▶ _The task_: An exact repetition of the data is required; no picture should appear in it.

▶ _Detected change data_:
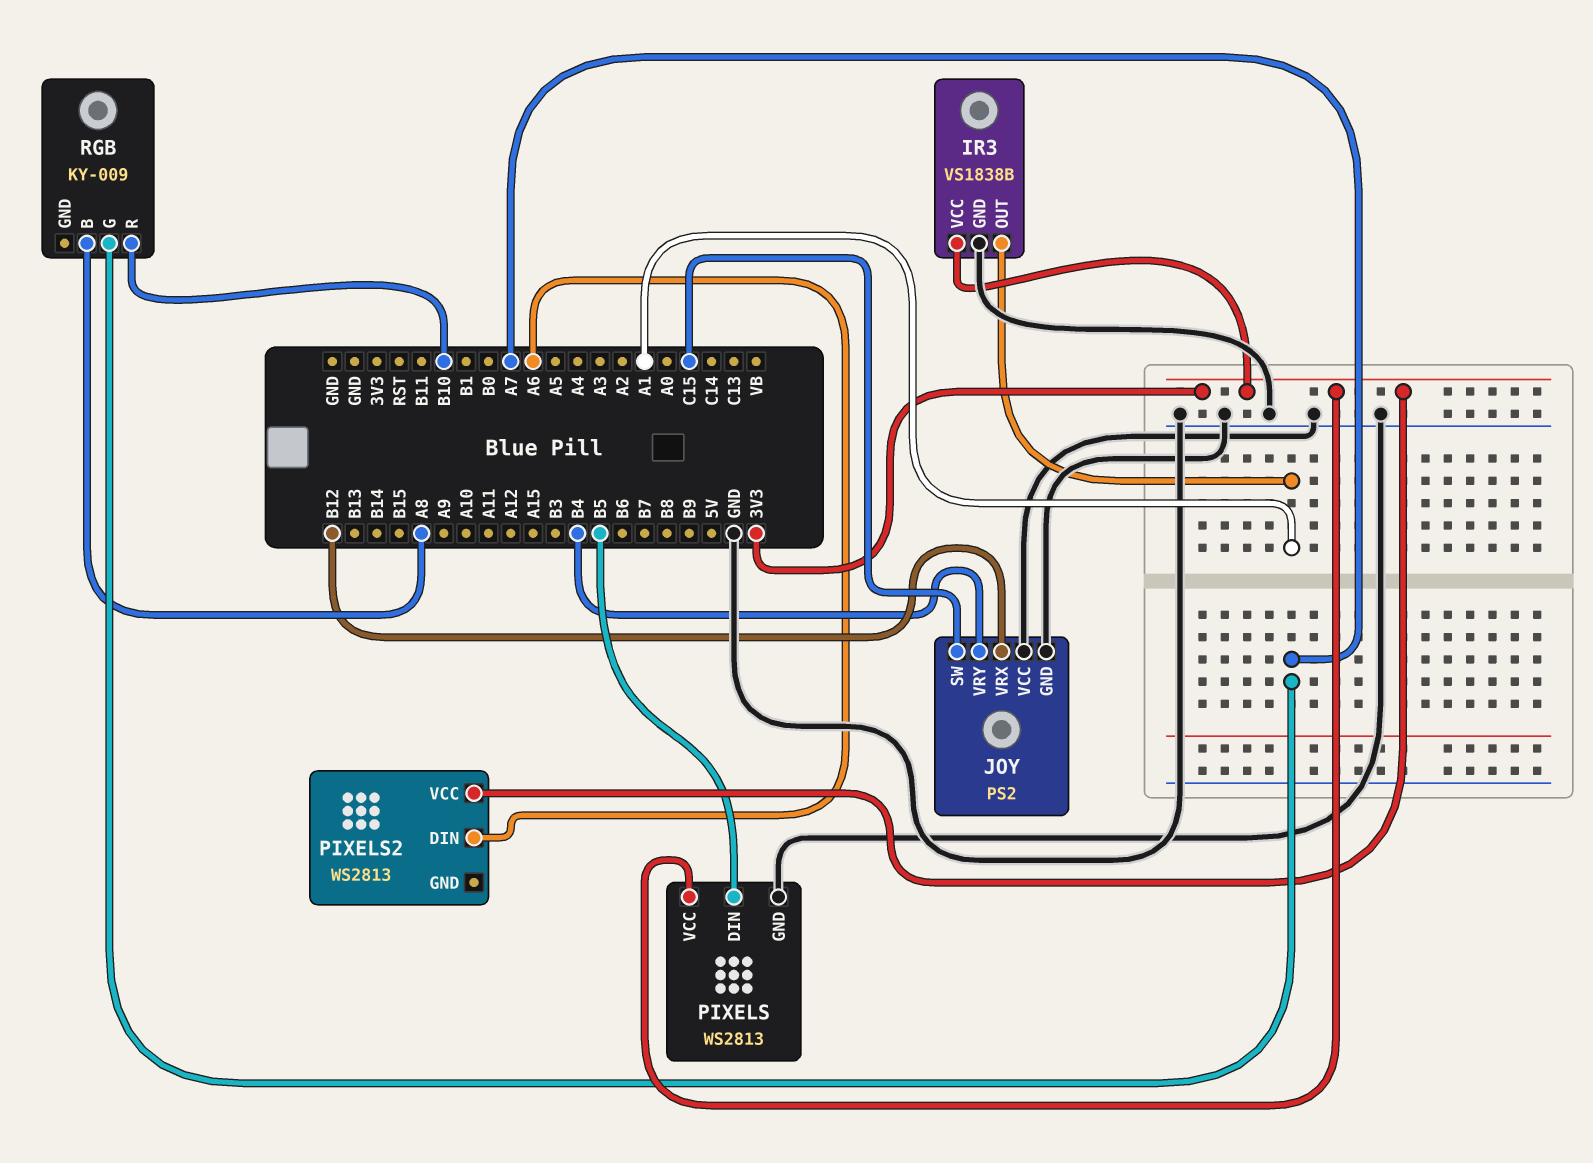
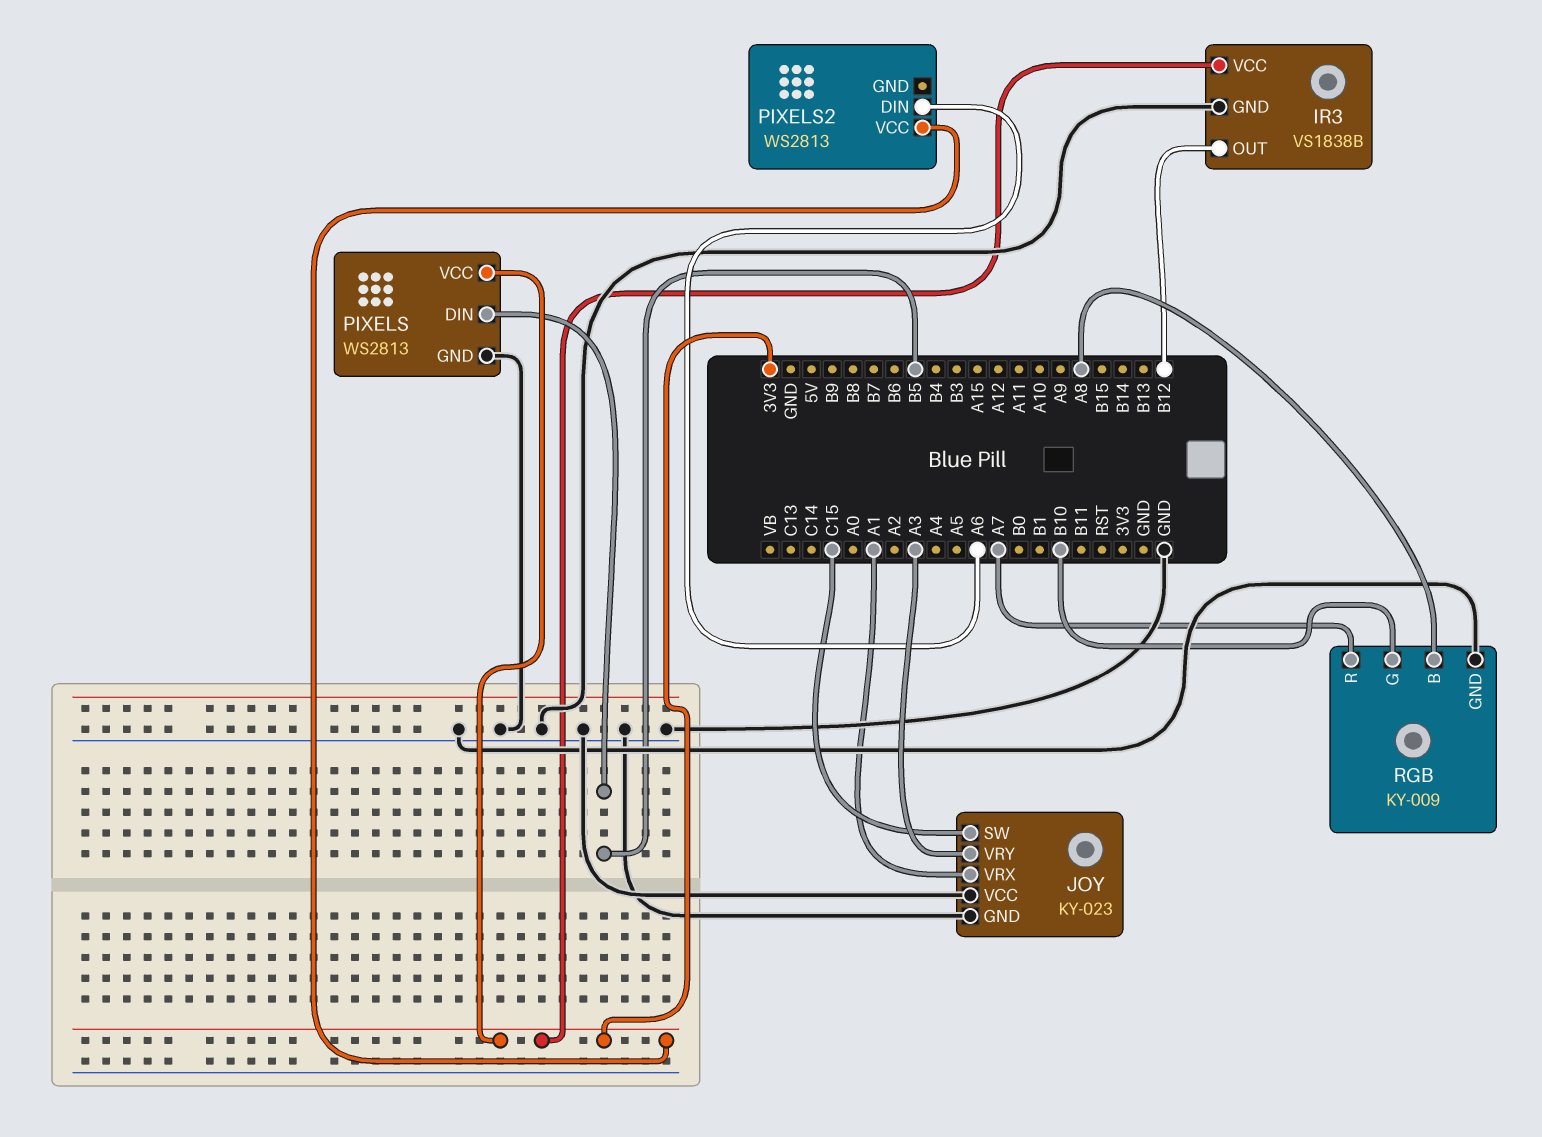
IR3 pin OUT: A1 -> B12
JOY: PS2 -> KY-023
JOY pin VRX: B12 -> A1
JOY pin VRY: B4 -> A3
RGB pin G: A7 -> B10
RGB pin GND: none -> GND
RGB pin R: B10 -> A7

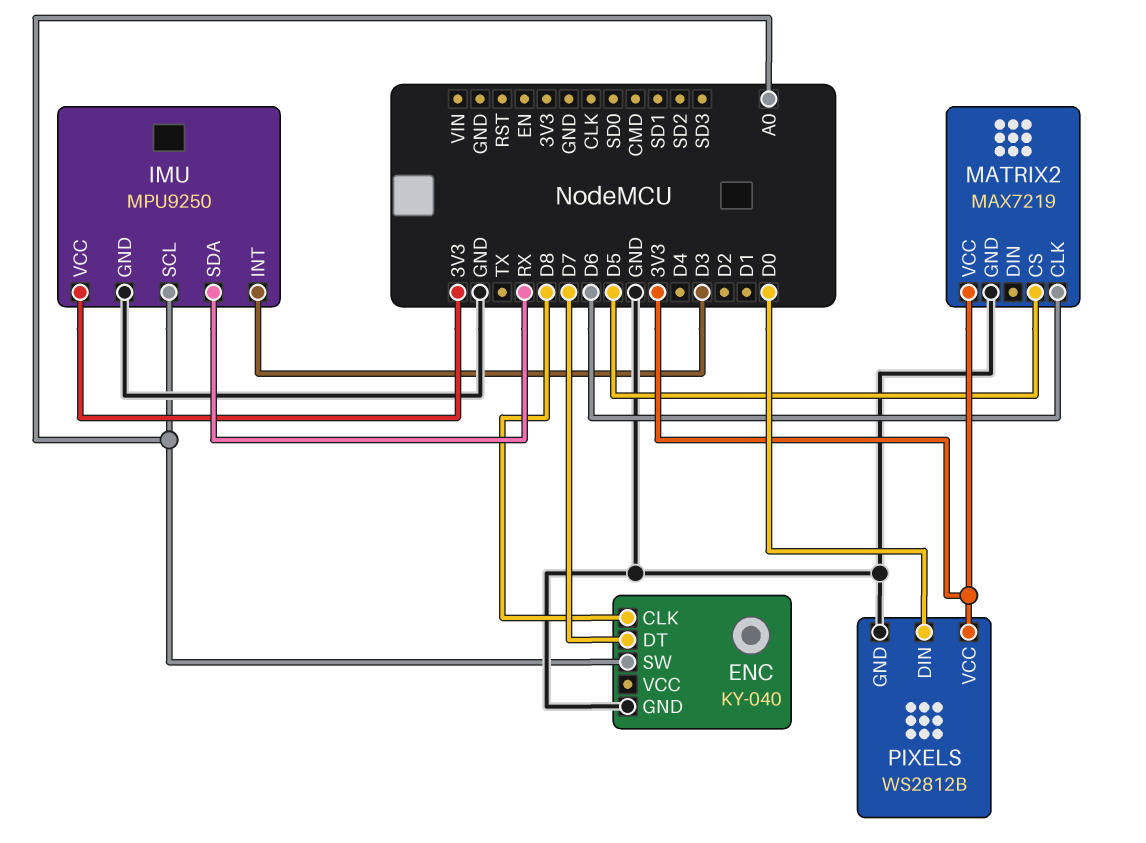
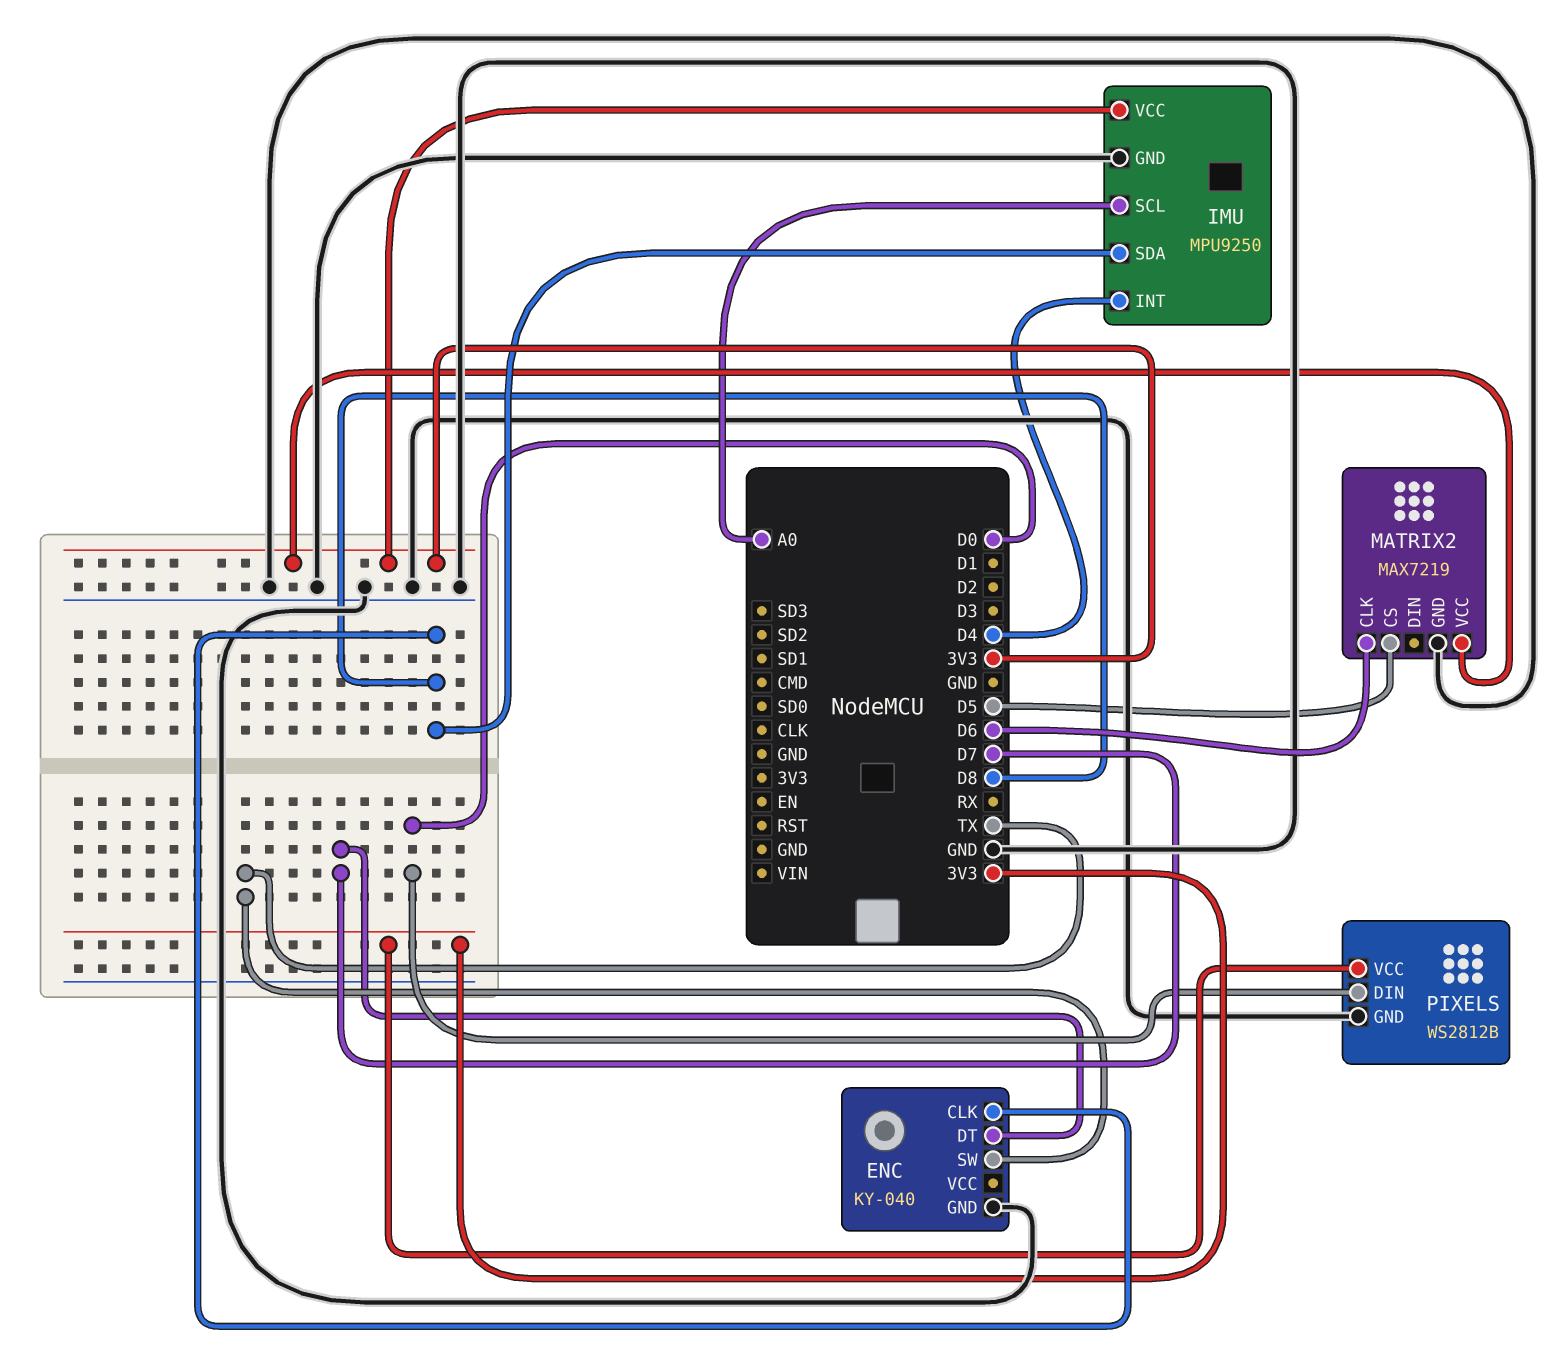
ENC pin SW: A0 -> TX
IMU pin INT: D3 -> D4
IMU pin SDA: RX -> D8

▶ _Solution to this task_:
IR3 pin OUT: A1 -> B12
JOY: PS2 -> KY-023
JOY pin VRX: B12 -> A1
JOY pin VRY: B4 -> A3
RGB pin G: A7 -> B10
RGB pin GND: none -> GND
RGB pin R: B10 -> A7

ENC pin SW: A0 -> TX
IMU pin INT: D3 -> D4
IMU pin SDA: RX -> D8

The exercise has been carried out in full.